ABOUT THIS TASK ▸
Give back exactly the stretch of data below from the line holding "T1: NPN (B VB, C" through the line holding "T2: NMOS (G", both ends included, and leave the remaining lines out.

EXERCISE INPUTS ▸
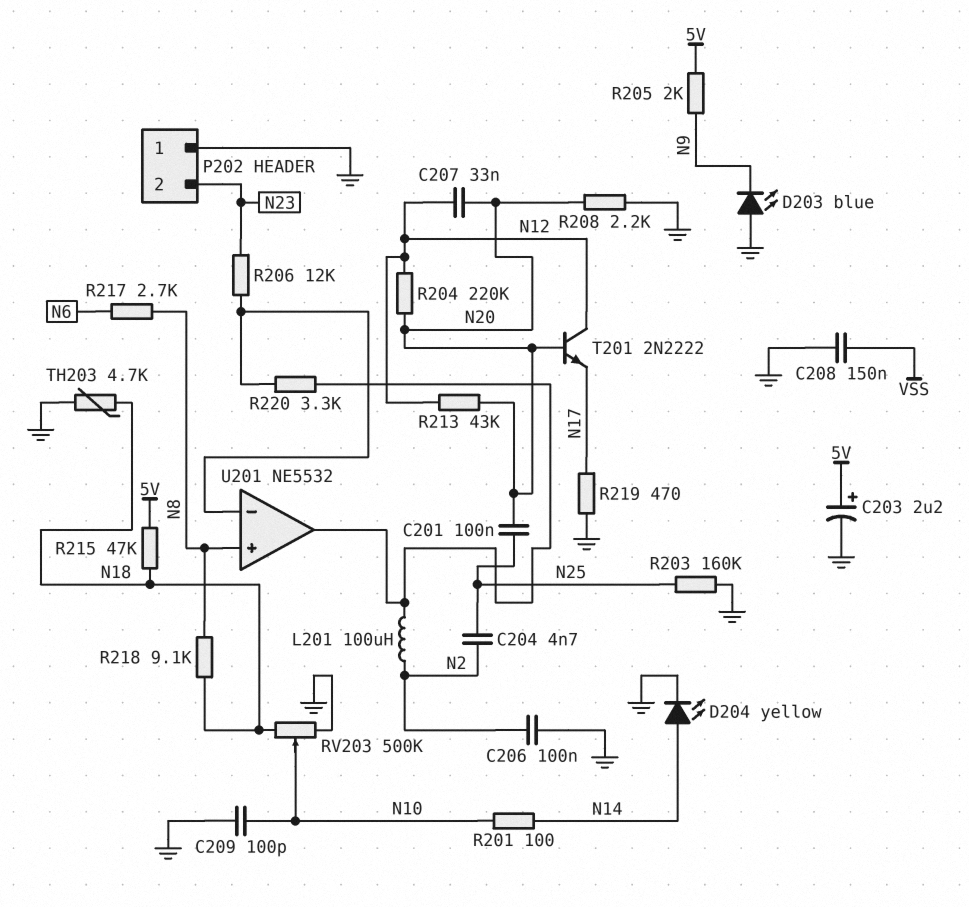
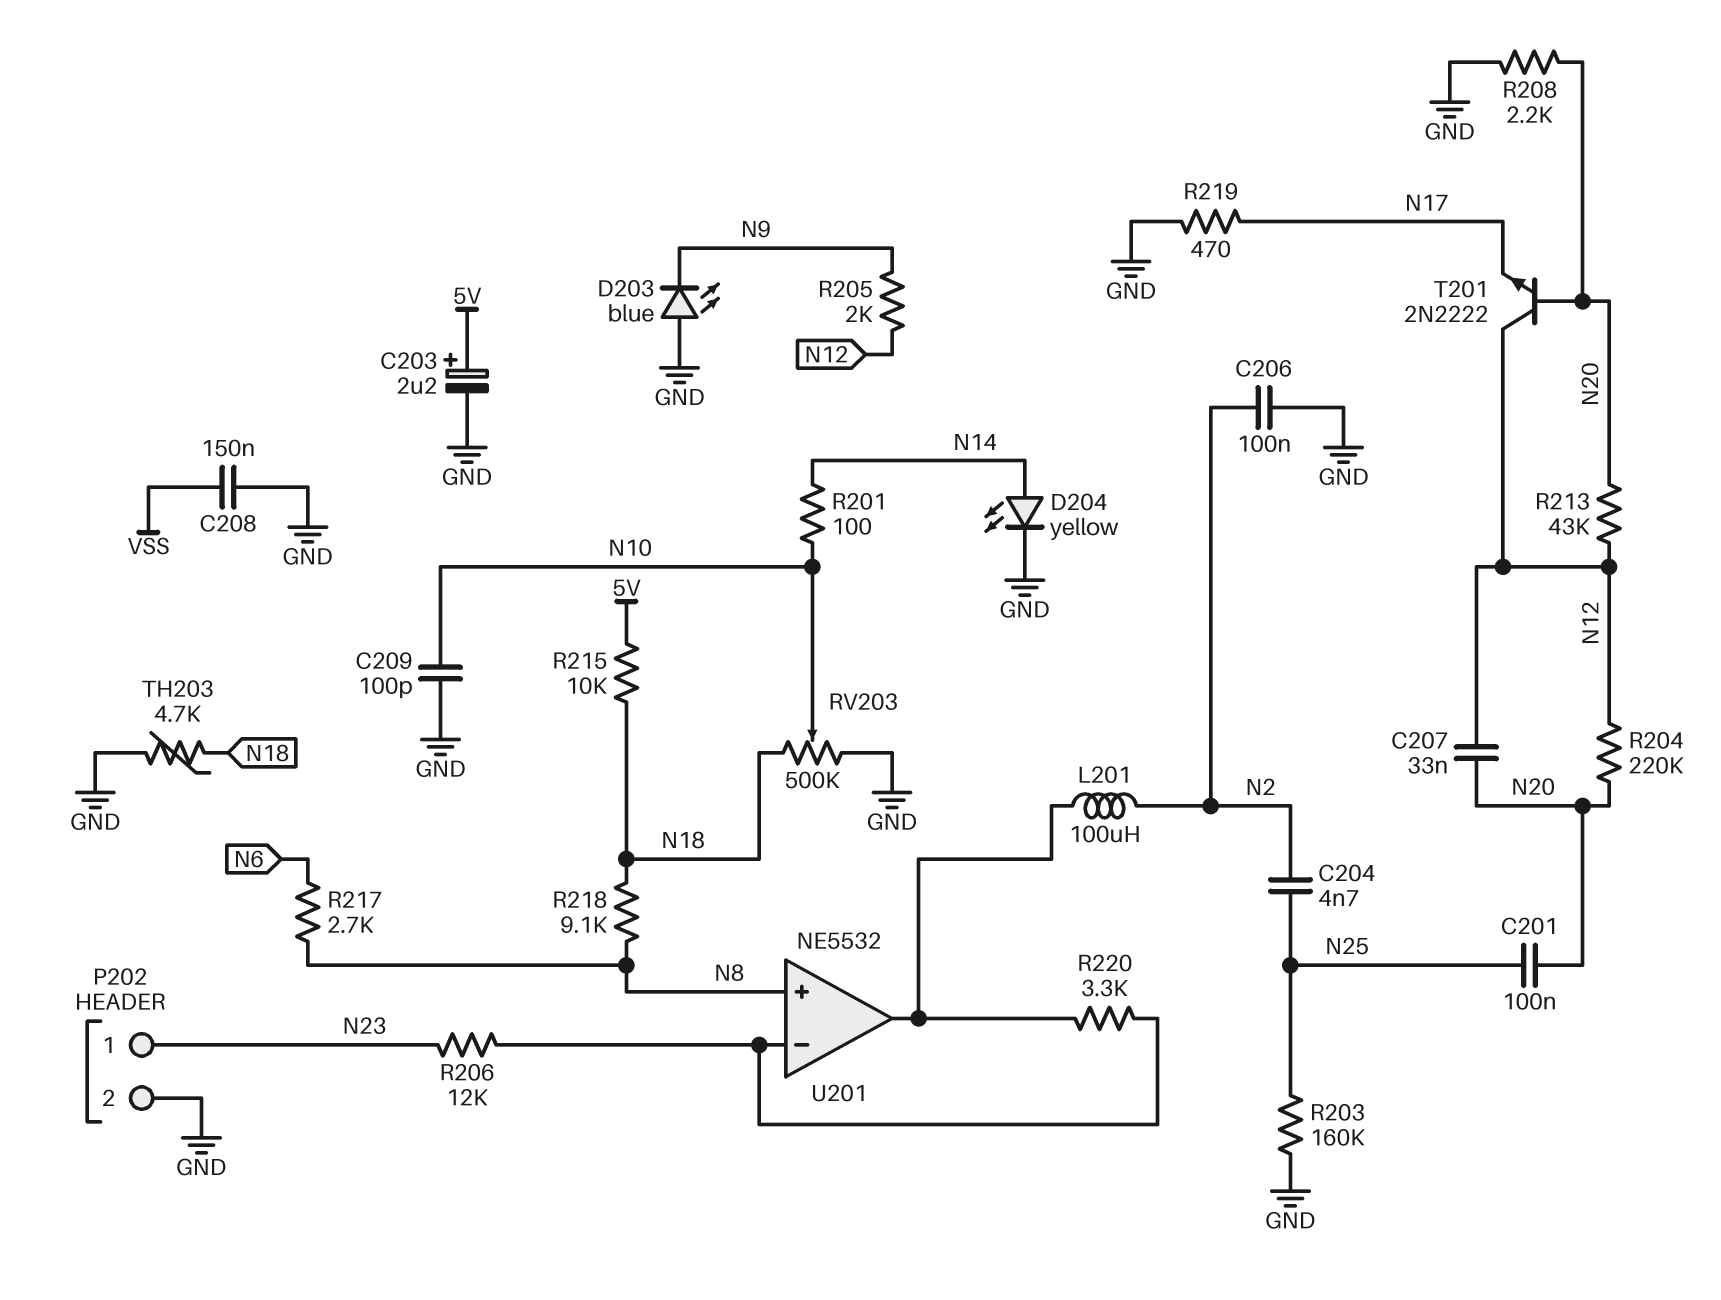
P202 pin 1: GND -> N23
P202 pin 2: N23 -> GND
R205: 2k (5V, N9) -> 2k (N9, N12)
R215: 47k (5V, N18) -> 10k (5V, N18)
* * *
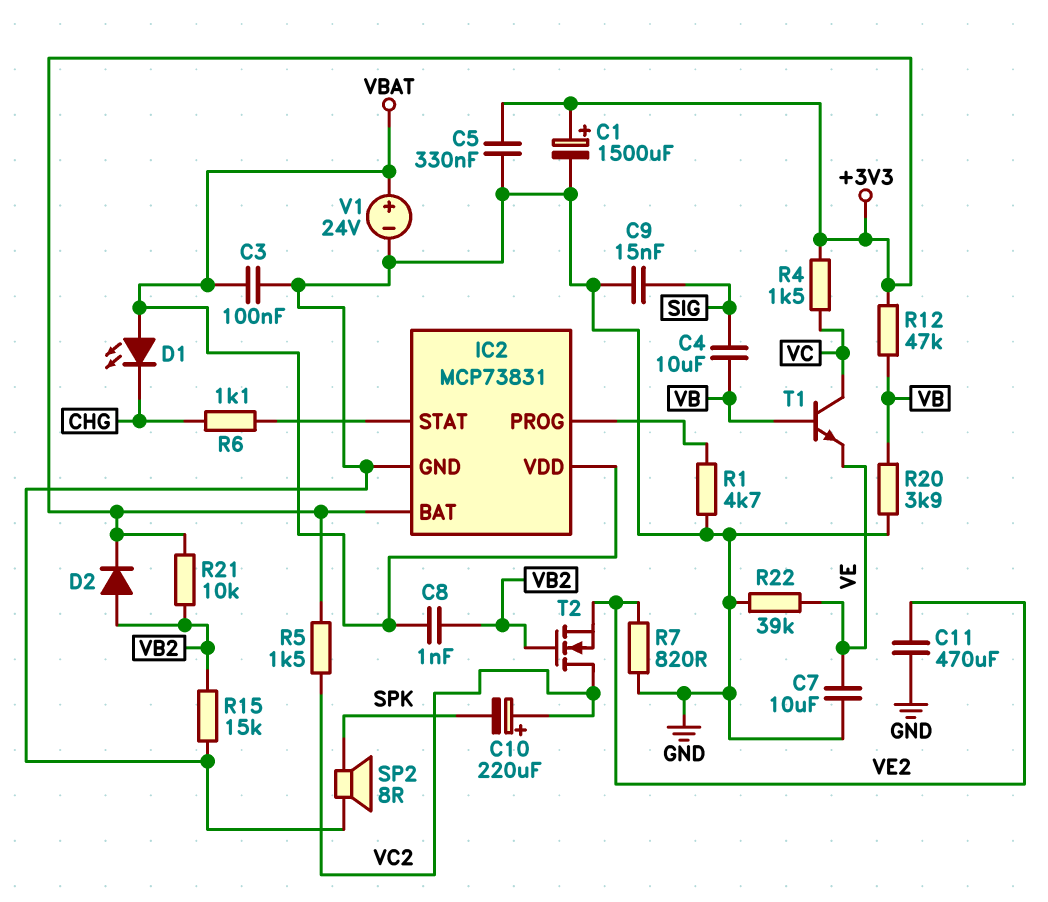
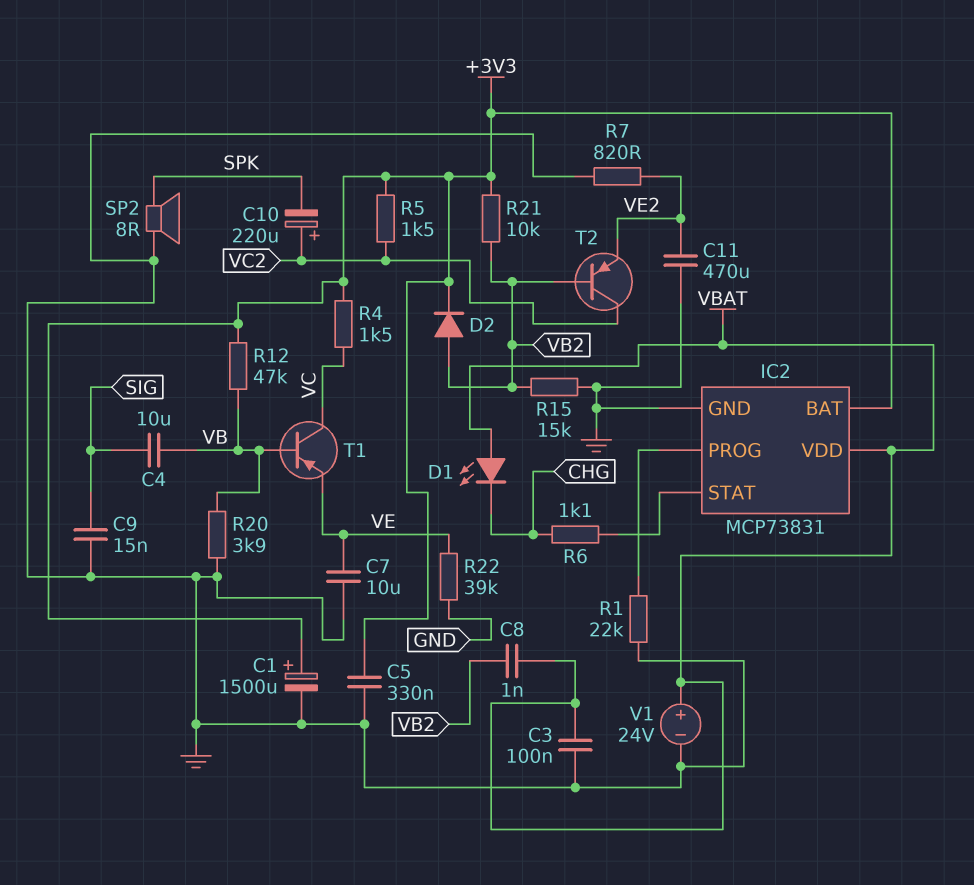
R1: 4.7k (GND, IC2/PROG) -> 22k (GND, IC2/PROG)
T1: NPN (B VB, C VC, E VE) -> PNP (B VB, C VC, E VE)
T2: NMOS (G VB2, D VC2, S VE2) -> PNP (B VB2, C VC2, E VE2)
* * *
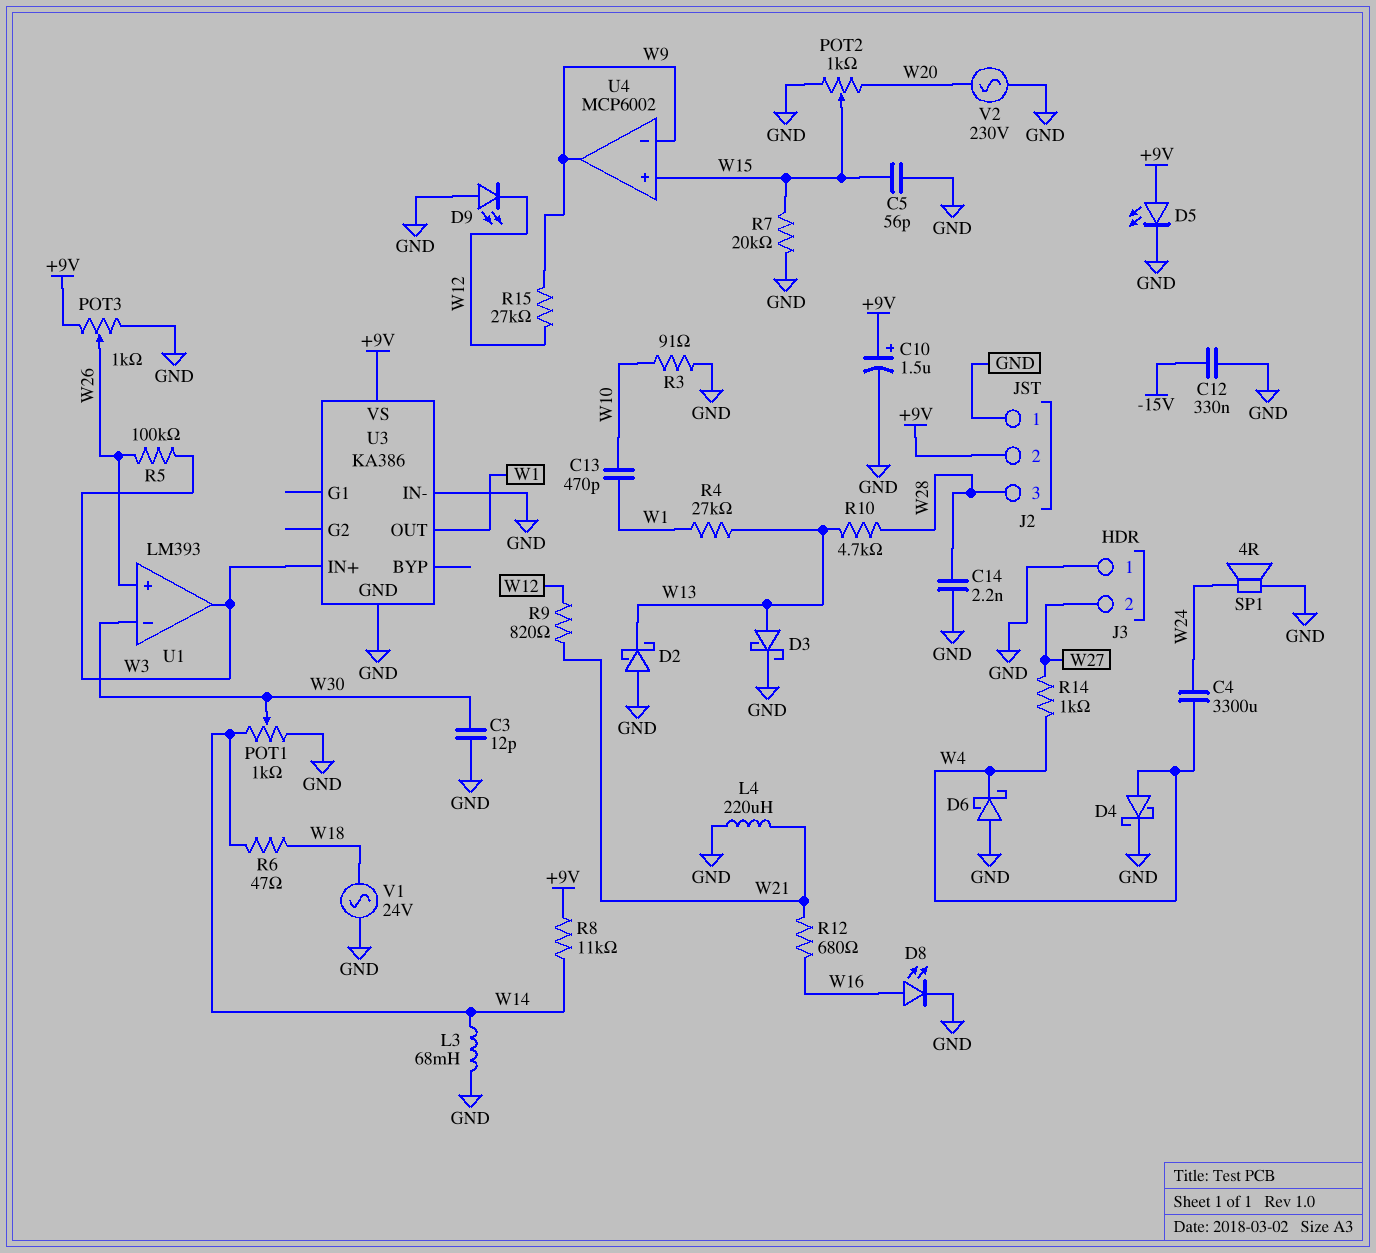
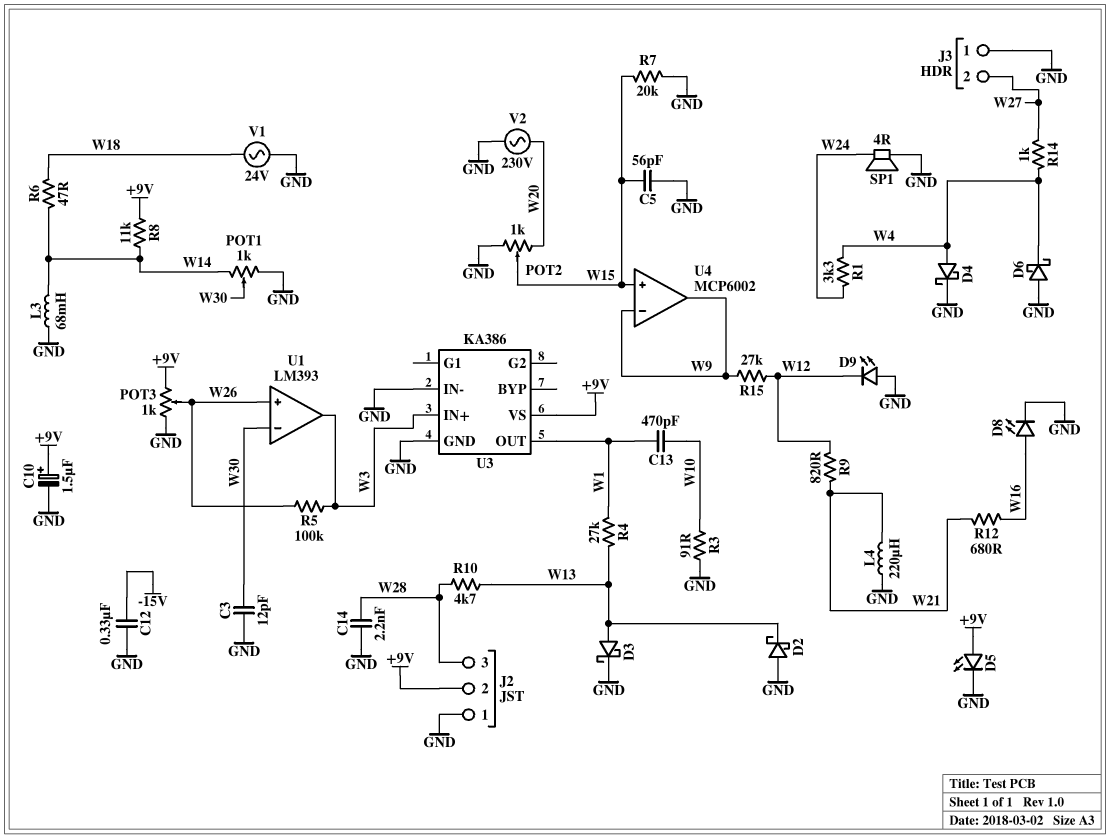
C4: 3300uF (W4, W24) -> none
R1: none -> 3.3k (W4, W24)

RESPONSE BELOW ▸
T1: NPN (B VB, C VC, E VE) -> PNP (B VB, C VC, E VE)
T2: NMOS (G VB2, D VC2, S VE2) -> PNP (B VB2, C VC2, E VE2)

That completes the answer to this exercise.